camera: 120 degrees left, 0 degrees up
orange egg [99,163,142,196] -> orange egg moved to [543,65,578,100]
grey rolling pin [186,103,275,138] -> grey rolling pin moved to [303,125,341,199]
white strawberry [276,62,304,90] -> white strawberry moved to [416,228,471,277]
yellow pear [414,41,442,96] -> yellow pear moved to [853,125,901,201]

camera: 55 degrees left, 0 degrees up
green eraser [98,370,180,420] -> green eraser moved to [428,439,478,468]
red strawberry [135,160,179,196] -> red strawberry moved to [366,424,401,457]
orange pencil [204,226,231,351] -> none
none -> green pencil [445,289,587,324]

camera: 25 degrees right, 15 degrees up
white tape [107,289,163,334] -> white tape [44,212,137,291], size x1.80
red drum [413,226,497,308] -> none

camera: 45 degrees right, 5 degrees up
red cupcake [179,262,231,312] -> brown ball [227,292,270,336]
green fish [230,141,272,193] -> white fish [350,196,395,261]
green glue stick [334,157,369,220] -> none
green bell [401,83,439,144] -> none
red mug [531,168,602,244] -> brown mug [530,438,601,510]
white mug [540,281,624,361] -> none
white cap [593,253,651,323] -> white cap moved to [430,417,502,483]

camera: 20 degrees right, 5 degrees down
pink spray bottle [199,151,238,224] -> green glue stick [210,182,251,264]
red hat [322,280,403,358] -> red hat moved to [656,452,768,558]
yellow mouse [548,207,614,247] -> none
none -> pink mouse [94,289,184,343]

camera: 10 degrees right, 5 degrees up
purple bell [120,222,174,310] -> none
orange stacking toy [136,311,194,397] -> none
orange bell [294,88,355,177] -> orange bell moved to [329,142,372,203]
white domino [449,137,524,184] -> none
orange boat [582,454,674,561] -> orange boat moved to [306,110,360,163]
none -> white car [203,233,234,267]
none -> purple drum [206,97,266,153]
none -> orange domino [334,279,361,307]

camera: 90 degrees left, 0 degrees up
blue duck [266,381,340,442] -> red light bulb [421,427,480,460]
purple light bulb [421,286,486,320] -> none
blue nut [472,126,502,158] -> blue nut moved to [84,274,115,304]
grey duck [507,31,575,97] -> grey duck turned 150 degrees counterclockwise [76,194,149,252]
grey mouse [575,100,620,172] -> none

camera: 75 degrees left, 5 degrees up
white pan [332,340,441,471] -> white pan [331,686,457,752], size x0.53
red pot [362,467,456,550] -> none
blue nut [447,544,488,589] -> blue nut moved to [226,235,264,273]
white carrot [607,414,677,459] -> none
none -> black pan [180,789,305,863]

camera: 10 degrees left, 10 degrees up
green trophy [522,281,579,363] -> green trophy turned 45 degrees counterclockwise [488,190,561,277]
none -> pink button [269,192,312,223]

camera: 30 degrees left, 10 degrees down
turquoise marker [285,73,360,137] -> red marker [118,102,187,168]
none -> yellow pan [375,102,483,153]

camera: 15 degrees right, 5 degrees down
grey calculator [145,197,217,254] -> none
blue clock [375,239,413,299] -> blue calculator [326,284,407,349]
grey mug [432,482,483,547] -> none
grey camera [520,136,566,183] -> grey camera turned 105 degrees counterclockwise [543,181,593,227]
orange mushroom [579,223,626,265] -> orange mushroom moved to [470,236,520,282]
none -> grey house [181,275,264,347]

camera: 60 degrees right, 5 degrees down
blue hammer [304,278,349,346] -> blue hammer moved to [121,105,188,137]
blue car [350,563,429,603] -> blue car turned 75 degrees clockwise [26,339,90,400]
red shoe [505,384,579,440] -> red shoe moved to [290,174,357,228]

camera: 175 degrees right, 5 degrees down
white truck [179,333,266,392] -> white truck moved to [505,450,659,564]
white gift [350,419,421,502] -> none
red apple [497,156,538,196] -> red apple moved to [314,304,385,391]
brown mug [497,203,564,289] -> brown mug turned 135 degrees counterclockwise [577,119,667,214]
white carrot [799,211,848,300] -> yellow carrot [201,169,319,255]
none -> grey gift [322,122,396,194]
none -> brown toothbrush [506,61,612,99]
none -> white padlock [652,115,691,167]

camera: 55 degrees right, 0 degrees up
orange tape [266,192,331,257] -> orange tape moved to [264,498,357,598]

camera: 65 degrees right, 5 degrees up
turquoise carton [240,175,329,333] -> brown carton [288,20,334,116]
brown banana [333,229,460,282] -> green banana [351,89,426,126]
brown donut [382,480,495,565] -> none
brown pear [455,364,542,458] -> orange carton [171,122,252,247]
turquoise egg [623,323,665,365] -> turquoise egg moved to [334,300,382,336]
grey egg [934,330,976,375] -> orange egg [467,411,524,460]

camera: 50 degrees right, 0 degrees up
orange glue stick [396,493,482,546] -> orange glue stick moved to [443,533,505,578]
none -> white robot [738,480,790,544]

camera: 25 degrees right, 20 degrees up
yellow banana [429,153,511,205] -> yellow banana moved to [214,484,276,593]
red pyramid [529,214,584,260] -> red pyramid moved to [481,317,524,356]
------------------------------------------------------------------------
» **What the exercise asks**:
The required result is a verbatim copy of all the entries.

» **Solution to this task**:
camera: 120 degrees left, 0 degrees up
orange egg [99,163,142,196] -> orange egg moved to [543,65,578,100]
grey rolling pin [186,103,275,138] -> grey rolling pin moved to [303,125,341,199]
white strawberry [276,62,304,90] -> white strawberry moved to [416,228,471,277]
yellow pear [414,41,442,96] -> yellow pear moved to [853,125,901,201]

camera: 55 degrees left, 0 degrees up
green eraser [98,370,180,420] -> green eraser moved to [428,439,478,468]
red strawberry [135,160,179,196] -> red strawberry moved to [366,424,401,457]
orange pencil [204,226,231,351] -> none
none -> green pencil [445,289,587,324]

camera: 25 degrees right, 15 degrees up
white tape [107,289,163,334] -> white tape [44,212,137,291], size x1.80
red drum [413,226,497,308] -> none

camera: 45 degrees right, 5 degrees up
red cupcake [179,262,231,312] -> brown ball [227,292,270,336]
green fish [230,141,272,193] -> white fish [350,196,395,261]
green glue stick [334,157,369,220] -> none
green bell [401,83,439,144] -> none
red mug [531,168,602,244] -> brown mug [530,438,601,510]
white mug [540,281,624,361] -> none
white cap [593,253,651,323] -> white cap moved to [430,417,502,483]

camera: 20 degrees right, 5 degrees down
pink spray bottle [199,151,238,224] -> green glue stick [210,182,251,264]
red hat [322,280,403,358] -> red hat moved to [656,452,768,558]
yellow mouse [548,207,614,247] -> none
none -> pink mouse [94,289,184,343]

camera: 10 degrees right, 5 degrees up
purple bell [120,222,174,310] -> none
orange stacking toy [136,311,194,397] -> none
orange bell [294,88,355,177] -> orange bell moved to [329,142,372,203]
white domino [449,137,524,184] -> none
orange boat [582,454,674,561] -> orange boat moved to [306,110,360,163]
none -> white car [203,233,234,267]
none -> purple drum [206,97,266,153]
none -> orange domino [334,279,361,307]

camera: 90 degrees left, 0 degrees up
blue duck [266,381,340,442] -> red light bulb [421,427,480,460]
purple light bulb [421,286,486,320] -> none
blue nut [472,126,502,158] -> blue nut moved to [84,274,115,304]
grey duck [507,31,575,97] -> grey duck turned 150 degrees counterclockwise [76,194,149,252]
grey mouse [575,100,620,172] -> none

camera: 75 degrees left, 5 degrees up
white pan [332,340,441,471] -> white pan [331,686,457,752], size x0.53
red pot [362,467,456,550] -> none
blue nut [447,544,488,589] -> blue nut moved to [226,235,264,273]
white carrot [607,414,677,459] -> none
none -> black pan [180,789,305,863]

camera: 10 degrees left, 10 degrees up
green trophy [522,281,579,363] -> green trophy turned 45 degrees counterclockwise [488,190,561,277]
none -> pink button [269,192,312,223]

camera: 30 degrees left, 10 degrees down
turquoise marker [285,73,360,137] -> red marker [118,102,187,168]
none -> yellow pan [375,102,483,153]

camera: 15 degrees right, 5 degrees down
grey calculator [145,197,217,254] -> none
blue clock [375,239,413,299] -> blue calculator [326,284,407,349]
grey mug [432,482,483,547] -> none
grey camera [520,136,566,183] -> grey camera turned 105 degrees counterclockwise [543,181,593,227]
orange mushroom [579,223,626,265] -> orange mushroom moved to [470,236,520,282]
none -> grey house [181,275,264,347]

camera: 60 degrees right, 5 degrees down
blue hammer [304,278,349,346] -> blue hammer moved to [121,105,188,137]
blue car [350,563,429,603] -> blue car turned 75 degrees clockwise [26,339,90,400]
red shoe [505,384,579,440] -> red shoe moved to [290,174,357,228]

camera: 175 degrees right, 5 degrees down
white truck [179,333,266,392] -> white truck moved to [505,450,659,564]
white gift [350,419,421,502] -> none
red apple [497,156,538,196] -> red apple moved to [314,304,385,391]
brown mug [497,203,564,289] -> brown mug turned 135 degrees counterclockwise [577,119,667,214]
white carrot [799,211,848,300] -> yellow carrot [201,169,319,255]
none -> grey gift [322,122,396,194]
none -> brown toothbrush [506,61,612,99]
none -> white padlock [652,115,691,167]

camera: 55 degrees right, 0 degrees up
orange tape [266,192,331,257] -> orange tape moved to [264,498,357,598]

camera: 65 degrees right, 5 degrees up
turquoise carton [240,175,329,333] -> brown carton [288,20,334,116]
brown banana [333,229,460,282] -> green banana [351,89,426,126]
brown donut [382,480,495,565] -> none
brown pear [455,364,542,458] -> orange carton [171,122,252,247]
turquoise egg [623,323,665,365] -> turquoise egg moved to [334,300,382,336]
grey egg [934,330,976,375] -> orange egg [467,411,524,460]

camera: 50 degrees right, 0 degrees up
orange glue stick [396,493,482,546] -> orange glue stick moved to [443,533,505,578]
none -> white robot [738,480,790,544]

camera: 25 degrees right, 20 degrees up
yellow banana [429,153,511,205] -> yellow banana moved to [214,484,276,593]
red pyramid [529,214,584,260] -> red pyramid moved to [481,317,524,356]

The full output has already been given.